=== EXERCISE BRIEF ===
Look for "moved" in every line of the listing. Copy the lines that have it.

=== STORED DATA ===
★ ★ ★ ★ ★
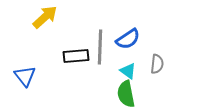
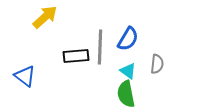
blue semicircle: rotated 25 degrees counterclockwise
blue triangle: rotated 15 degrees counterclockwise
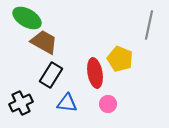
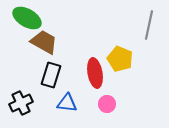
black rectangle: rotated 15 degrees counterclockwise
pink circle: moved 1 px left
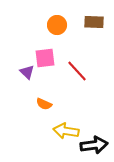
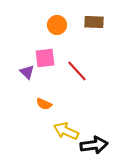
yellow arrow: rotated 15 degrees clockwise
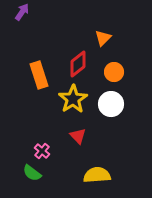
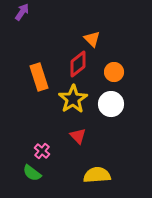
orange triangle: moved 11 px left, 1 px down; rotated 30 degrees counterclockwise
orange rectangle: moved 2 px down
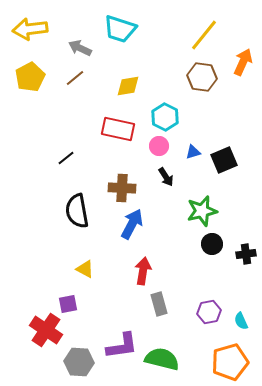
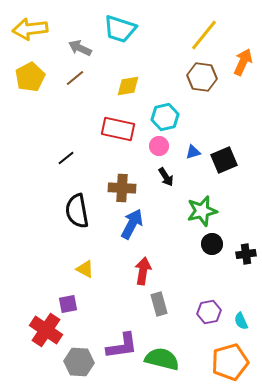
cyan hexagon: rotated 20 degrees clockwise
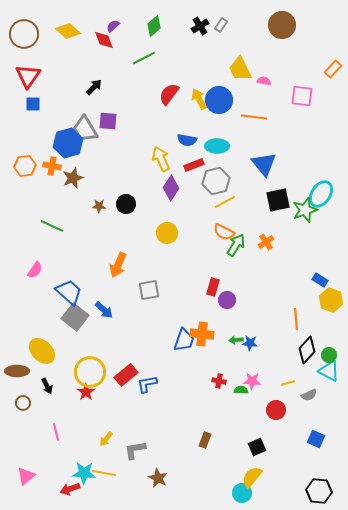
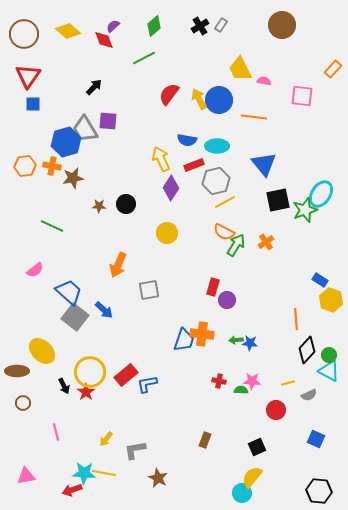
blue hexagon at (68, 143): moved 2 px left, 1 px up
brown star at (73, 178): rotated 10 degrees clockwise
pink semicircle at (35, 270): rotated 18 degrees clockwise
black arrow at (47, 386): moved 17 px right
pink triangle at (26, 476): rotated 30 degrees clockwise
red arrow at (70, 489): moved 2 px right, 1 px down
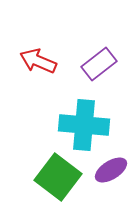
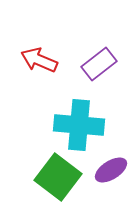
red arrow: moved 1 px right, 1 px up
cyan cross: moved 5 px left
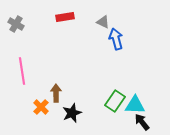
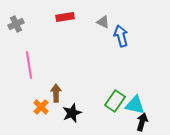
gray cross: rotated 35 degrees clockwise
blue arrow: moved 5 px right, 3 px up
pink line: moved 7 px right, 6 px up
cyan triangle: rotated 10 degrees clockwise
black arrow: rotated 54 degrees clockwise
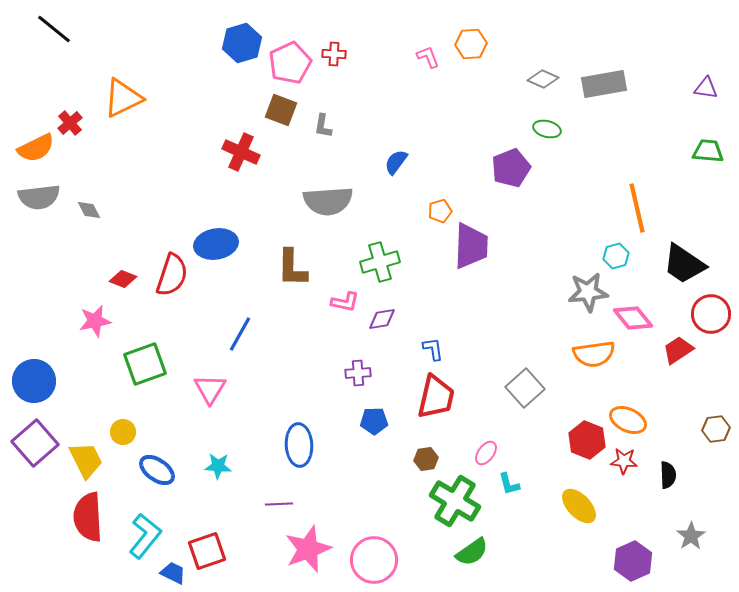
★ ★ ★ ★ ★
=== EXERCISE RESULT ===
pink circle: moved 1 px left
orange triangle: moved 11 px left, 1 px down; rotated 30 degrees counterclockwise
orange rectangle: moved 2 px down
blue hexagon at (68, 143): moved 2 px left, 1 px up
black arrow at (47, 386): moved 17 px right
red arrow at (70, 489): moved 2 px right, 1 px down
red arrow: moved 1 px right, 1 px up
cyan cross: moved 5 px left
blue arrow: moved 5 px right, 3 px up
pink line: moved 7 px right, 6 px up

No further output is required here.